#### TASK DESCRIPTION:
Exact reproduction of all the entries is required, without any of their pictures.

#### Data records:

____________________

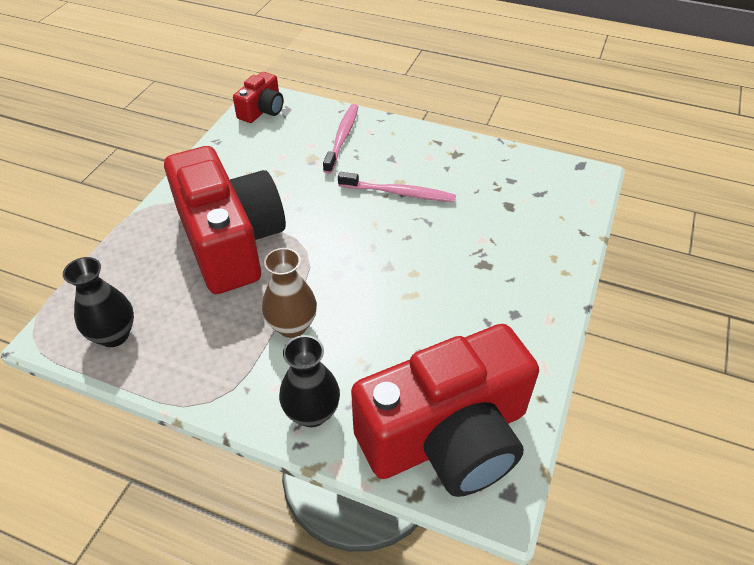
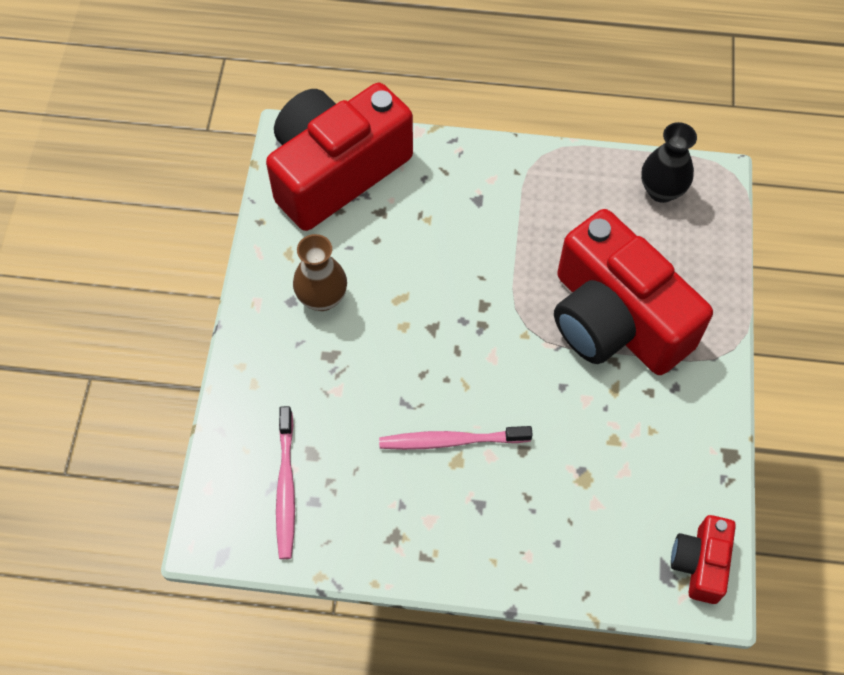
camera: 165 degrees right, 15 degrees up
(292, 326) = (503, 237): brown vase -> brown vase (322, 298)
(312, 413) = (452, 165): black vase -> none
(342, 138) = (560, 530): pink toothbrush -> pink toothbrush (286, 488)

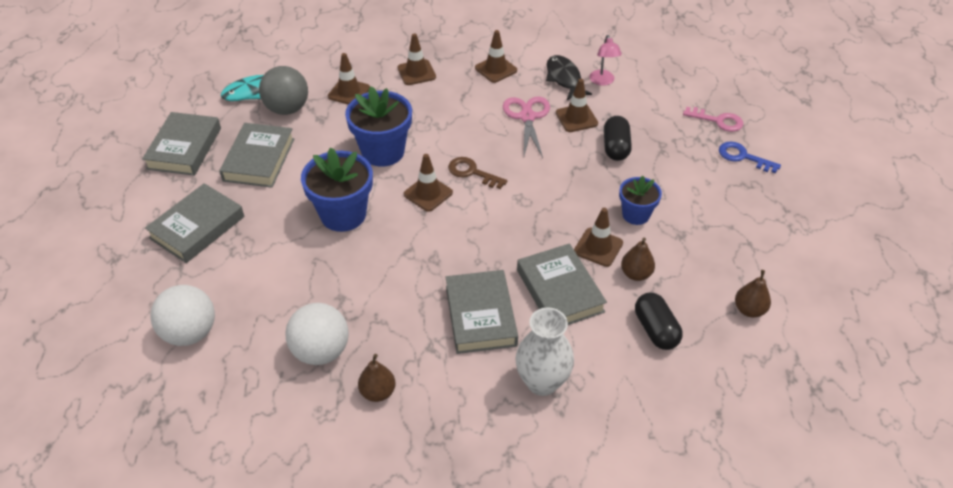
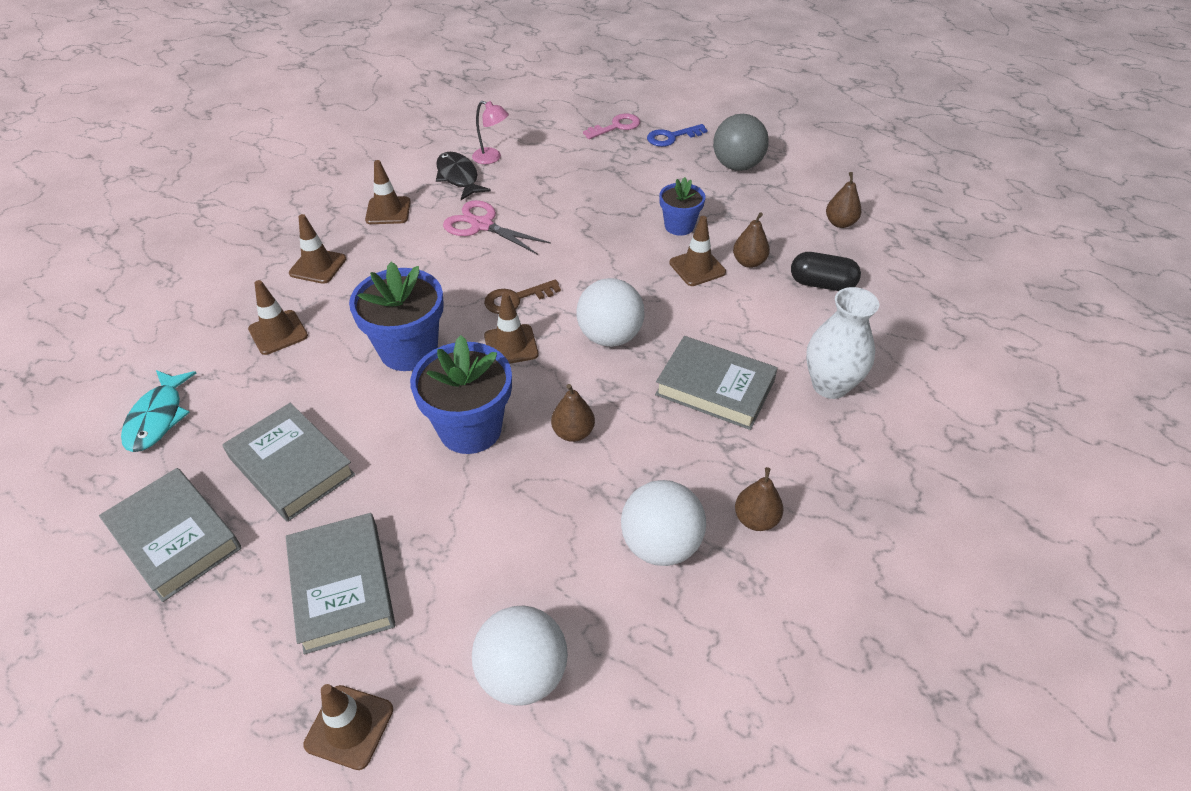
camera: 55 degrees left, 0 degrees up
(287, 109) = (235, 399): grey ball -> grey ball (737, 166)
(378, 263) = (573, 432): none -> brown pear
(480, 236) = (610, 337): none -> white ball
(560, 291) = (729, 318): grey book -> none
(564, 78) = (458, 177): black fish -> black fish turned 45 degrees clockwise
(576, 118) = (521, 197): brown traffic cone -> brown traffic cone (349, 727)
(615, 147) = (585, 195): black capsule -> none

____________________

#### ANSWER:
camera: 165 degrees right, 15 degrees up
(292, 326) = (503, 237): brown vase -> brown vase (322, 298)
(312, 413) = (452, 165): black vase -> none
(342, 138) = (560, 530): pink toothbrush -> pink toothbrush (286, 488)

camera: 55 degrees left, 0 degrees up
(287, 109) = (235, 399): grey ball -> grey ball (737, 166)
(378, 263) = (573, 432): none -> brown pear
(480, 236) = (610, 337): none -> white ball
(560, 291) = (729, 318): grey book -> none
(564, 78) = (458, 177): black fish -> black fish turned 45 degrees clockwise
(576, 118) = (521, 197): brown traffic cone -> brown traffic cone (349, 727)
(615, 147) = (585, 195): black capsule -> none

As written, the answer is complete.